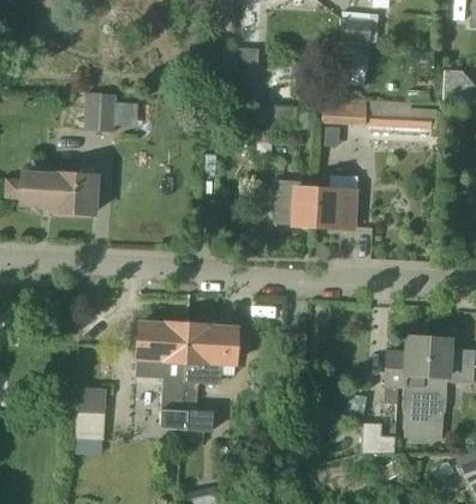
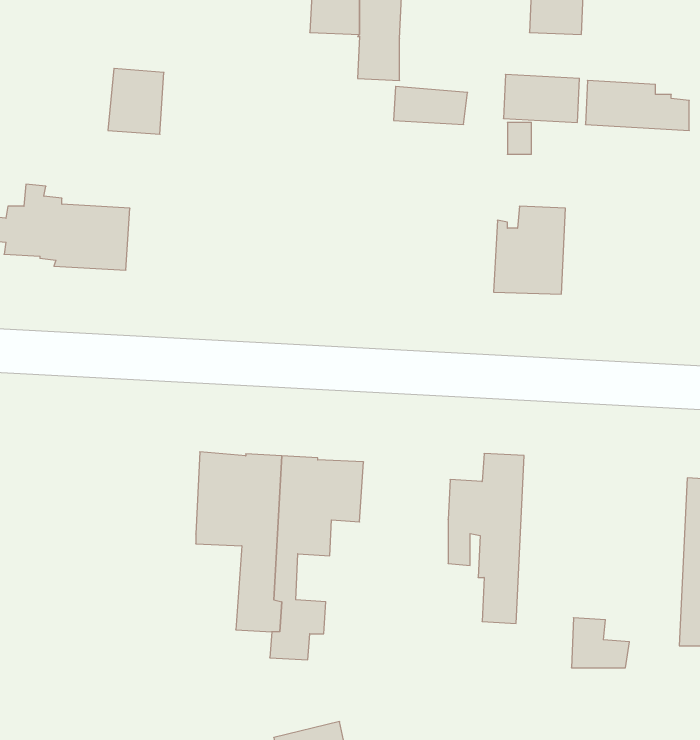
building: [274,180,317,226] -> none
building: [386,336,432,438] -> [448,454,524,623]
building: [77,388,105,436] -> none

--

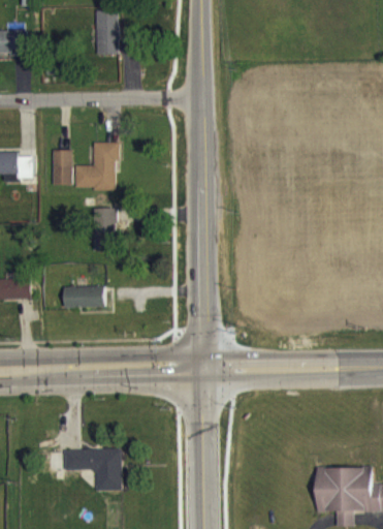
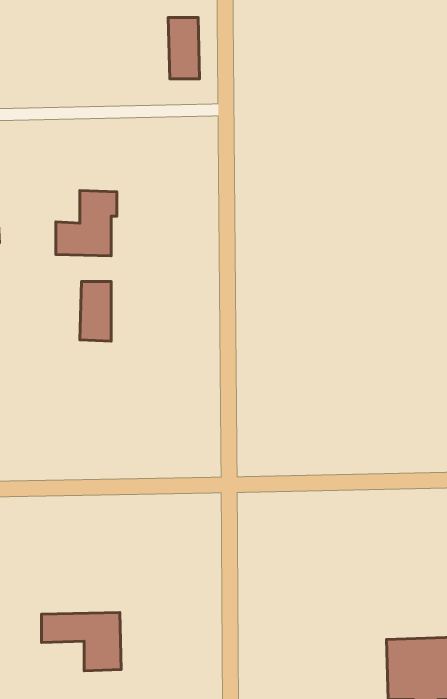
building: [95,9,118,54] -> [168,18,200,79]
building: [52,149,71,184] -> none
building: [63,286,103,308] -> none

▶ _Action item_
Filter the records above for the string "none" and copy each matching line.

▶ _Task output_
building: [274,180,317,226] -> none
building: [77,388,105,436] -> none
building: [52,149,71,184] -> none
building: [63,286,103,308] -> none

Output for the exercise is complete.